(Extracted data begins)

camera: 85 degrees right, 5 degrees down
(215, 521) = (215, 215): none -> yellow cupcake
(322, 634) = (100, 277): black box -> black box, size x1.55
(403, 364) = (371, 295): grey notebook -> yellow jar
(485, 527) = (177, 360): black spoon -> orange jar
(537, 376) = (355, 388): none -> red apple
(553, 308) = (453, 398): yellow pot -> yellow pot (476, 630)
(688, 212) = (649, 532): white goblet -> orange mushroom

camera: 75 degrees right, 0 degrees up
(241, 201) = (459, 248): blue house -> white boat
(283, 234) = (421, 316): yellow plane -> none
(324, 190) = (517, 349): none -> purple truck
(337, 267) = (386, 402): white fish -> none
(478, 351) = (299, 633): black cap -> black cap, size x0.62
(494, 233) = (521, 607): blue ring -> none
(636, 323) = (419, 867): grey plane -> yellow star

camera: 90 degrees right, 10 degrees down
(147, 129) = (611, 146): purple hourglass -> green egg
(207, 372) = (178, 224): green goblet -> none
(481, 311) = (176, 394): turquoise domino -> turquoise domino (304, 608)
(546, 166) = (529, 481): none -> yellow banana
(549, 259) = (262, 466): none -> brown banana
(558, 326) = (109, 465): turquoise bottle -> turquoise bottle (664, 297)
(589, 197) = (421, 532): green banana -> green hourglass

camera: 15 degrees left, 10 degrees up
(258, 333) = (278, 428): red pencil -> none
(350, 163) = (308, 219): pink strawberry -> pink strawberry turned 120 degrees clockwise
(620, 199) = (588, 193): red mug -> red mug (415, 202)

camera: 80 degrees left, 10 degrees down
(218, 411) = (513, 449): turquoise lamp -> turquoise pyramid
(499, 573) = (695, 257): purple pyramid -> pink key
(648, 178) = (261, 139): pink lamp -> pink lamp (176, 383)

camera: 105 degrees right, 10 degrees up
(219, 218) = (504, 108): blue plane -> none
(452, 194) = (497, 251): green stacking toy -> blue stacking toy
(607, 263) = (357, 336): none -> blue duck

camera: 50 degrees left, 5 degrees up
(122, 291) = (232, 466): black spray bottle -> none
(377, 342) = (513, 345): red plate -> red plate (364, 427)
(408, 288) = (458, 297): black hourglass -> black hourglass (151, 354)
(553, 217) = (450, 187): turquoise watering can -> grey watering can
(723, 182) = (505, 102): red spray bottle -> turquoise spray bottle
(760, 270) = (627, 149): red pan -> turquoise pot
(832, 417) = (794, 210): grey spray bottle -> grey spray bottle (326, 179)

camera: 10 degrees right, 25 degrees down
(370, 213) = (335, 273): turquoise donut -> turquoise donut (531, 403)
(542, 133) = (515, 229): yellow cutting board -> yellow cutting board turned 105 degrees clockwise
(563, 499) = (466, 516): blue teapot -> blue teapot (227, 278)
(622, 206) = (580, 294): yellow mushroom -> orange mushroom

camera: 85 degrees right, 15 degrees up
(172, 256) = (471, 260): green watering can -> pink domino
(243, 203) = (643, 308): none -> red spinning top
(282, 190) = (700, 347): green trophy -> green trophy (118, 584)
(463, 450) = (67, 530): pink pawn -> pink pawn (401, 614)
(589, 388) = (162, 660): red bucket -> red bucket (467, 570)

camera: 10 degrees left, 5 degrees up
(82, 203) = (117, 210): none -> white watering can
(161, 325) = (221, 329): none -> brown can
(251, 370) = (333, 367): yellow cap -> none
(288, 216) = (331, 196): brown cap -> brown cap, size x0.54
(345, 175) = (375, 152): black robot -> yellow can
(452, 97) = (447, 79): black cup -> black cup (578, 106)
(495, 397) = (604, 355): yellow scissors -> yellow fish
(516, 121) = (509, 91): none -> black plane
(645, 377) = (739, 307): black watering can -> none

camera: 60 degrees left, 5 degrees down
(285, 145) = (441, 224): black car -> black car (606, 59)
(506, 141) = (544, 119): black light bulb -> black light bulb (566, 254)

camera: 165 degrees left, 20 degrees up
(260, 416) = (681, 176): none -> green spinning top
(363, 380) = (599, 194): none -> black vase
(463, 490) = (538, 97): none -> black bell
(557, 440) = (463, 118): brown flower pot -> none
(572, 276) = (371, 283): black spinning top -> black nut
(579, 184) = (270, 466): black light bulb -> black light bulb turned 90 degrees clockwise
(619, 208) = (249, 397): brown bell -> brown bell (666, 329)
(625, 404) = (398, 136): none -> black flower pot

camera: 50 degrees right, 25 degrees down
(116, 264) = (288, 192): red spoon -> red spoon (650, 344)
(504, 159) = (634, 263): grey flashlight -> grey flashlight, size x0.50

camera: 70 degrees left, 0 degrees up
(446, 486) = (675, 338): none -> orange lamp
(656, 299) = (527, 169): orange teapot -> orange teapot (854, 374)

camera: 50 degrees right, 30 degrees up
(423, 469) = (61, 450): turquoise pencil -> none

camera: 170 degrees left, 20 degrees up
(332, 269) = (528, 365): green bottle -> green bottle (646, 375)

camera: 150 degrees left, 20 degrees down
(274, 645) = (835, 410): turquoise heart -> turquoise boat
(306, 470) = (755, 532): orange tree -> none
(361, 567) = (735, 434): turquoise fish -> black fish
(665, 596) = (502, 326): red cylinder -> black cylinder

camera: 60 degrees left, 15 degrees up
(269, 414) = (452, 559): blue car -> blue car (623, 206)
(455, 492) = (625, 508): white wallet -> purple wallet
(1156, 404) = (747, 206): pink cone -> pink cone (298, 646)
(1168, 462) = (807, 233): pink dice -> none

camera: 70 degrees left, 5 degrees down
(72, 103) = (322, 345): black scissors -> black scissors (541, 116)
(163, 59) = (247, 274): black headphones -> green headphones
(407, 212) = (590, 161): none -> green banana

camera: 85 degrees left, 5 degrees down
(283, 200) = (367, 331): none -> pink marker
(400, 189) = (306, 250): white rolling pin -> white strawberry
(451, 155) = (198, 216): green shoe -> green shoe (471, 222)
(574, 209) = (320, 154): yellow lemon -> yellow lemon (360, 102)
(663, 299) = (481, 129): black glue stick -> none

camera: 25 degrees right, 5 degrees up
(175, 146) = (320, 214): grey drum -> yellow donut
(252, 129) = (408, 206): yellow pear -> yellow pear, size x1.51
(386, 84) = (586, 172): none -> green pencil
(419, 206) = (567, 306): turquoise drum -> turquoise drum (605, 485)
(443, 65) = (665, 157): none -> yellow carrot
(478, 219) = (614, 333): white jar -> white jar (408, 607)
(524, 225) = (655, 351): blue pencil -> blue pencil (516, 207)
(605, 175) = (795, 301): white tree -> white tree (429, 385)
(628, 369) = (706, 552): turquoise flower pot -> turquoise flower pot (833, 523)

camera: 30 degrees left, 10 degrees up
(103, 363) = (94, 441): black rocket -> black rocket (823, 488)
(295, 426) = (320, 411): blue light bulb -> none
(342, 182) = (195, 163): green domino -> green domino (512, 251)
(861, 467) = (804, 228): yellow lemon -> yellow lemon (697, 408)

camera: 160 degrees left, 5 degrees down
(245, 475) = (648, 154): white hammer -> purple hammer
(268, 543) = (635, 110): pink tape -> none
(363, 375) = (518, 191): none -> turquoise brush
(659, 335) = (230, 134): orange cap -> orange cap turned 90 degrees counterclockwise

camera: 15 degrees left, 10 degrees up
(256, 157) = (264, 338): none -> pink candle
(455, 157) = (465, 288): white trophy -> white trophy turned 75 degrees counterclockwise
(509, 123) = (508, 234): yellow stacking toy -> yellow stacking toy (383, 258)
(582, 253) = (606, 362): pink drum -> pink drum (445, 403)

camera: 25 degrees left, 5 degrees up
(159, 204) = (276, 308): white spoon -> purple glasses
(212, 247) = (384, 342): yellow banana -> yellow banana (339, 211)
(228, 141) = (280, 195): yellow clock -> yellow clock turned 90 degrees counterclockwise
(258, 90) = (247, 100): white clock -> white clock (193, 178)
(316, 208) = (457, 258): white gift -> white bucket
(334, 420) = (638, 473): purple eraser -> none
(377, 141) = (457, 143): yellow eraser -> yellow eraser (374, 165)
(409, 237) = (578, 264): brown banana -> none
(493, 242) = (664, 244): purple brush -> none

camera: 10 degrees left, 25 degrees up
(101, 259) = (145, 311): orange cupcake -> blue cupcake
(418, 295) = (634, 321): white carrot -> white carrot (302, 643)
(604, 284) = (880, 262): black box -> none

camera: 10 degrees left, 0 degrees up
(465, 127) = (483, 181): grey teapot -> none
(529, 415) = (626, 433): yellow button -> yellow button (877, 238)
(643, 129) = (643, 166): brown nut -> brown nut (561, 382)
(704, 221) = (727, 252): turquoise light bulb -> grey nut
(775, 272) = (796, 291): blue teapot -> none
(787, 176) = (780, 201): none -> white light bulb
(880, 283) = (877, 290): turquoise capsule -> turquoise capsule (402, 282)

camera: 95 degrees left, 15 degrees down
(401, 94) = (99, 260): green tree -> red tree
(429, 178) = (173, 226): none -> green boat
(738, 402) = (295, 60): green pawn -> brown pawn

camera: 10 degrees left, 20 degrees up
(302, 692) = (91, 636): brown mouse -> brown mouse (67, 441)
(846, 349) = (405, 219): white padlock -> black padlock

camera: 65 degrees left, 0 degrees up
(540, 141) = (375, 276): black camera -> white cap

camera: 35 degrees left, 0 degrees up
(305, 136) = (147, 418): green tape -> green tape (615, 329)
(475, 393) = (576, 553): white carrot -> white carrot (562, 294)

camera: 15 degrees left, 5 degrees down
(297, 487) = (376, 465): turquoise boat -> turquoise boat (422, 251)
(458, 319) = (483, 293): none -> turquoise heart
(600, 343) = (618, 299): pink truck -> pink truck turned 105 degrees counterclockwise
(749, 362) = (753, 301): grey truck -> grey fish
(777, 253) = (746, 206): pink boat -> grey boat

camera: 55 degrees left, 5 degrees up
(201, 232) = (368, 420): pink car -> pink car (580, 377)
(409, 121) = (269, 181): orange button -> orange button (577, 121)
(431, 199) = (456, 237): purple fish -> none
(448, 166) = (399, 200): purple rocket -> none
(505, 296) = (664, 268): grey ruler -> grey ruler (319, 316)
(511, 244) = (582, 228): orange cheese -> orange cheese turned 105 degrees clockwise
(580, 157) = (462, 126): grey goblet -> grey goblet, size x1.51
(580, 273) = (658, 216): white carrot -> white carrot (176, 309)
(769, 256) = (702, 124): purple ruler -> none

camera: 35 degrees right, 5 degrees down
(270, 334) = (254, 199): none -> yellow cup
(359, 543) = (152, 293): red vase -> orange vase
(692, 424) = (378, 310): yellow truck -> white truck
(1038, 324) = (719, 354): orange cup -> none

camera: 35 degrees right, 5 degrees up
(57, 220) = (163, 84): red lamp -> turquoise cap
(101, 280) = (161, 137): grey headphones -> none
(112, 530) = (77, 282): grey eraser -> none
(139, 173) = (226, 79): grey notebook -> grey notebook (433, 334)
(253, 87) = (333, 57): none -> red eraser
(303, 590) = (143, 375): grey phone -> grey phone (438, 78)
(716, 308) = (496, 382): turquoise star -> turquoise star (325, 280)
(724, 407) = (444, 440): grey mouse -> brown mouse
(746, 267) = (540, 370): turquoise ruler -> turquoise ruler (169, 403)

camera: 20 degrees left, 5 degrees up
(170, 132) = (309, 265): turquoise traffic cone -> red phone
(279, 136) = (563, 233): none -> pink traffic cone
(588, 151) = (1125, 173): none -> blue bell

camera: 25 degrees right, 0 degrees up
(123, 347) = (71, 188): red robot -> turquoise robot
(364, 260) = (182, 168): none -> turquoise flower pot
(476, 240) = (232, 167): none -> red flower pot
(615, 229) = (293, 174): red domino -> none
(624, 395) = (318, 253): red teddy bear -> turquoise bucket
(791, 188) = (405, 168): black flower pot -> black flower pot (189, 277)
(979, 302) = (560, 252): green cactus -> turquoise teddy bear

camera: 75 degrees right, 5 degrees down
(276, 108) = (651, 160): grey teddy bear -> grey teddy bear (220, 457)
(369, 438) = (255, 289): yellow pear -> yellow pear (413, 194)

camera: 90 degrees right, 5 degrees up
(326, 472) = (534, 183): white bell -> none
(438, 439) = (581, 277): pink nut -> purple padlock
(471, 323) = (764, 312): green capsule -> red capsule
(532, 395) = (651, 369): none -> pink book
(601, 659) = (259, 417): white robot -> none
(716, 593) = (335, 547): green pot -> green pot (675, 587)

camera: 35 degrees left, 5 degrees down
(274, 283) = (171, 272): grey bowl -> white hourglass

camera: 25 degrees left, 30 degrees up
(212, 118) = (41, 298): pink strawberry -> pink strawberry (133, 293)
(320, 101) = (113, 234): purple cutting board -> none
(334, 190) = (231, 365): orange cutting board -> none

(Extracted data ends)

| Task instructions |
The answer is the lines above between the line holding "camera: 150 degrees left, 20 degrees down" and the line holding "(665, 596) = (502, 326): red", inclusive, each written out exactly, and no others.

| Exercise response |
camera: 150 degrees left, 20 degrees down
(274, 645) = (835, 410): turquoise heart -> turquoise boat
(306, 470) = (755, 532): orange tree -> none
(361, 567) = (735, 434): turquoise fish -> black fish
(665, 596) = (502, 326): red cylinder -> black cylinder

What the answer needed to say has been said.